**Written task:** Every line of the records below that has the word "heart" should be copied.

═══ Recorded information ═══

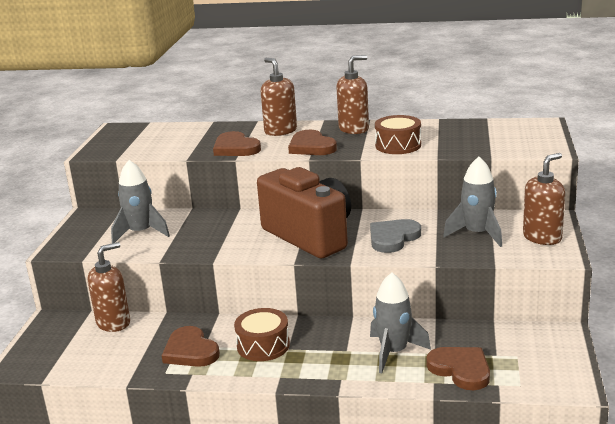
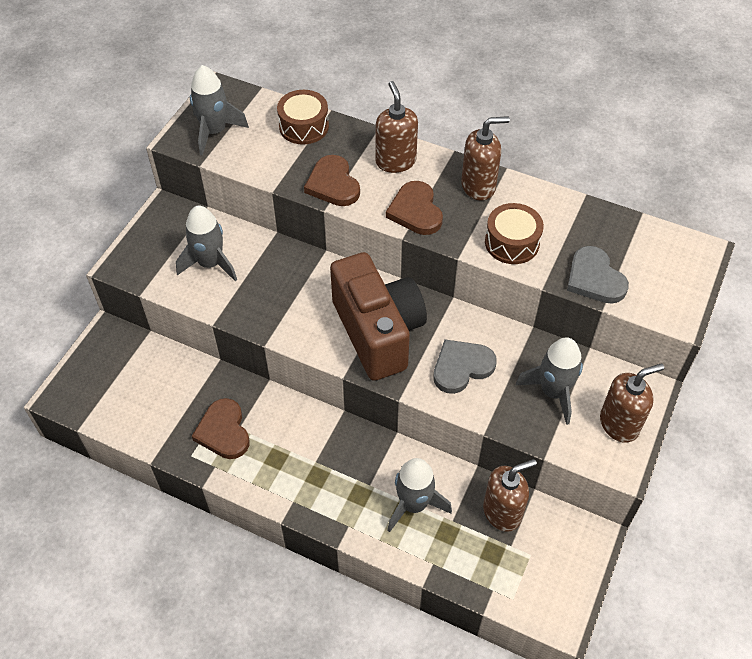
camera: 15 degrees right, 30 degrees up
brown soap dispenser [88,242,130,332] -> brown soap dispenser moved to [483,459,537,531]
brown drum [234,308,290,361] -> brown drum moved to [277,90,329,145]
brown heart [426,347,490,390] -> none
none -> grey rocket [190,65,249,156]
none -> grey heart [567,246,629,304]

═══

**Response area:**
brown heart [426,347,490,390] -> none
none -> grey heart [567,246,629,304]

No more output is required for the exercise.